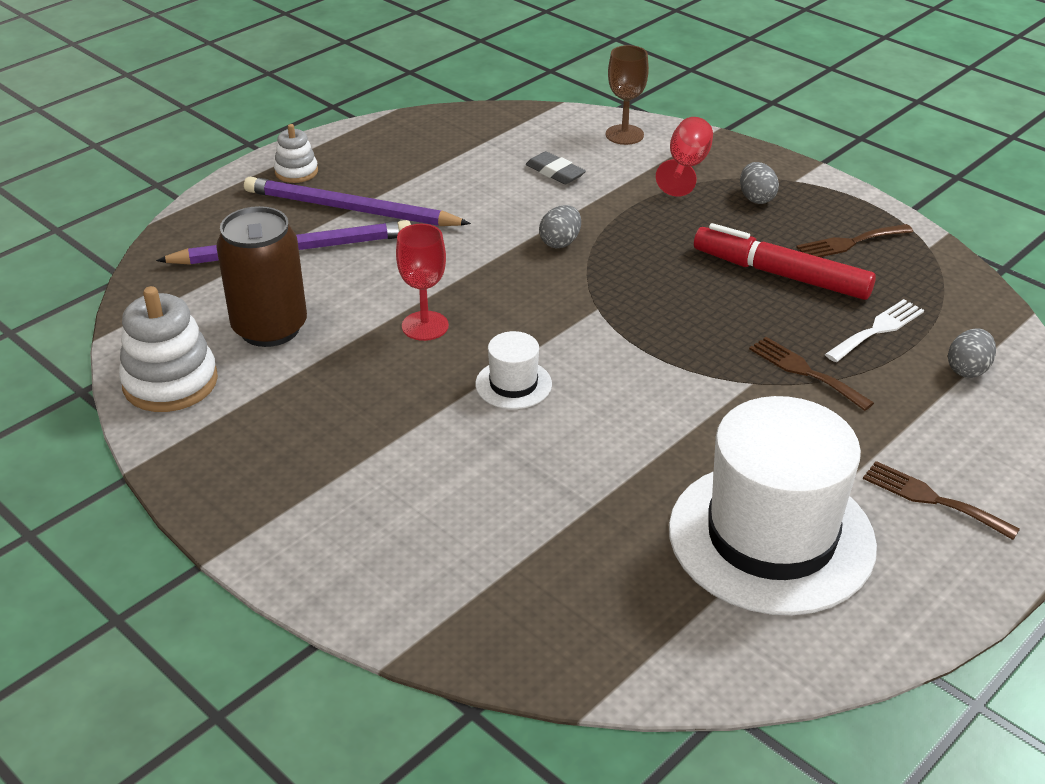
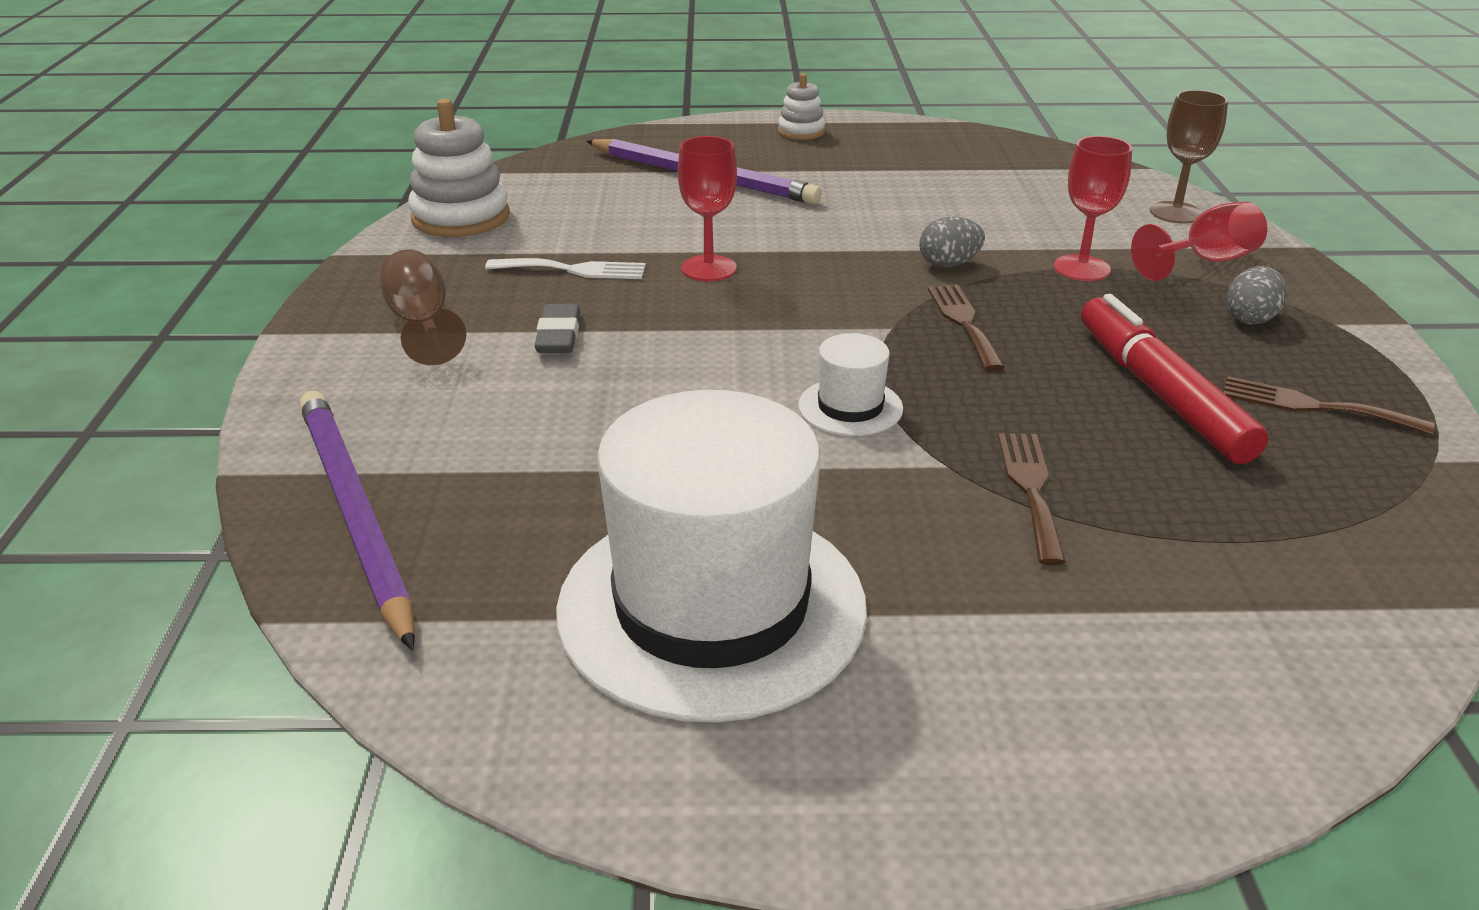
camera: 45 degrees right, 5 degrees down
(270, 328) = (589, 217): brown can -> none
(308, 482) = (421, 323): none -> brown goblet
(351, 209) = (799, 170): purple pencil -> purple pencil (354, 514)
(513, 384) = (703, 343): white hat -> white hat (850, 407)
(555, 172) = (1042, 213): grey eraser -> grey eraser (559, 335)
(633, 206) = (1081, 268): none -> red goblet
(877, 329) = (1204, 500): white fork -> white fork (574, 270)
(932, 499) = (974, 701): brown fork -> brown fork (964, 322)
(967, 369) = (1274, 606): grey egg -> none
········
Bring together all lines of the entries above in which the string "goblet" occurs.

- **WRITTEN SOLUTION**
(308, 482) = (421, 323): none -> brown goblet
(633, 206) = (1081, 268): none -> red goblet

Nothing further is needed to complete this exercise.